[Given records — start]
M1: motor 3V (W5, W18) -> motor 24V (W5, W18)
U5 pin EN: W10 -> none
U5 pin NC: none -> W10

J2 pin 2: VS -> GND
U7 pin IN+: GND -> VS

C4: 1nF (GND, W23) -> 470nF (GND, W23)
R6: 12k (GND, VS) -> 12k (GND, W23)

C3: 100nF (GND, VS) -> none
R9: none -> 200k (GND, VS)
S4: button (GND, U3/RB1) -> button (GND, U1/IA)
[Given records — finish]
• **Exercise description**
Give back every line of the listing where the word "none" shows up.

• **Response**
U5 pin EN: W10 -> none
U5 pin NC: none -> W10
C3: 100nF (GND, VS) -> none
R9: none -> 200k (GND, VS)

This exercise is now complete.